▶ _ENTRIES SHOWN_
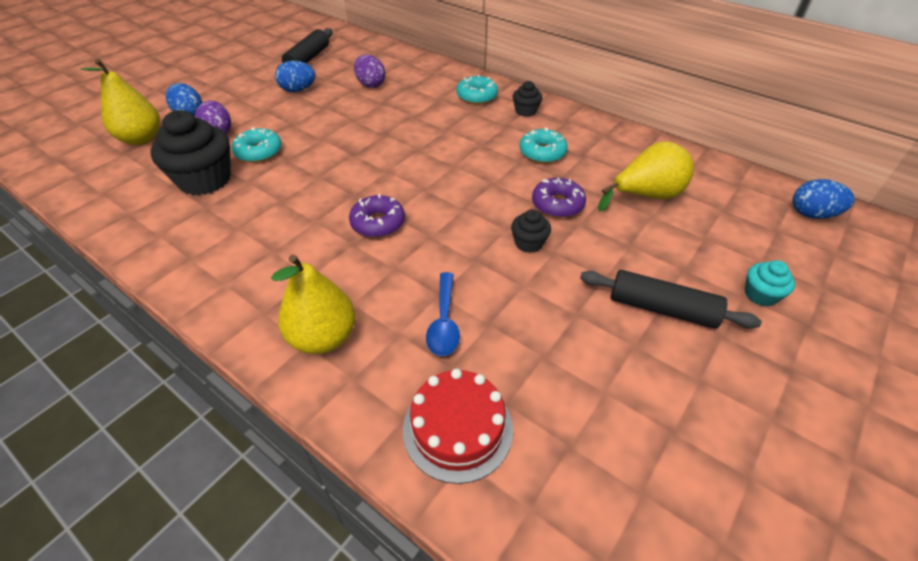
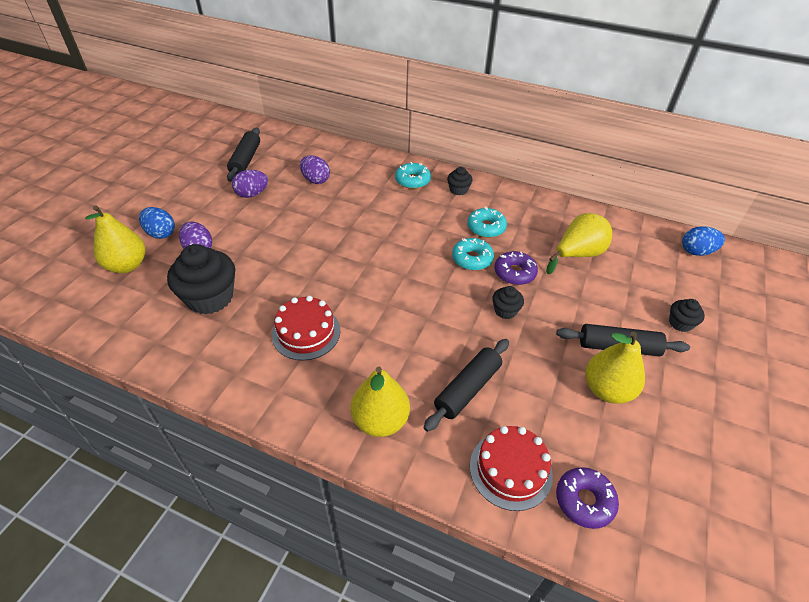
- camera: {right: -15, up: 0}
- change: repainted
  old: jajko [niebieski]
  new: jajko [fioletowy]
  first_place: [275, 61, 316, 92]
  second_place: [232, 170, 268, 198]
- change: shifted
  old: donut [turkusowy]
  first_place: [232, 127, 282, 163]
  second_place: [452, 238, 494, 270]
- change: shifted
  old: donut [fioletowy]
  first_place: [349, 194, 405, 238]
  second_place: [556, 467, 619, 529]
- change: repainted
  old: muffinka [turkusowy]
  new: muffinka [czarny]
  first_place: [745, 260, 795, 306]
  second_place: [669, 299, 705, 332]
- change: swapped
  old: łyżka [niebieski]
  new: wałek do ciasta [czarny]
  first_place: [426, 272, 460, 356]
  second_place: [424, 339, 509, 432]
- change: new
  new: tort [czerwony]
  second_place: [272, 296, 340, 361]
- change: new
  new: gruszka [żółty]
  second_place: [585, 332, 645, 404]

▶ _ASSIGNMENT_
Only lines that hold the string "turkusowy" belong in the answer, so copy every one of them from the records.

▶ _TASK SOLUTION_
  old: donut [turkusowy]
  old: muffinka [turkusowy]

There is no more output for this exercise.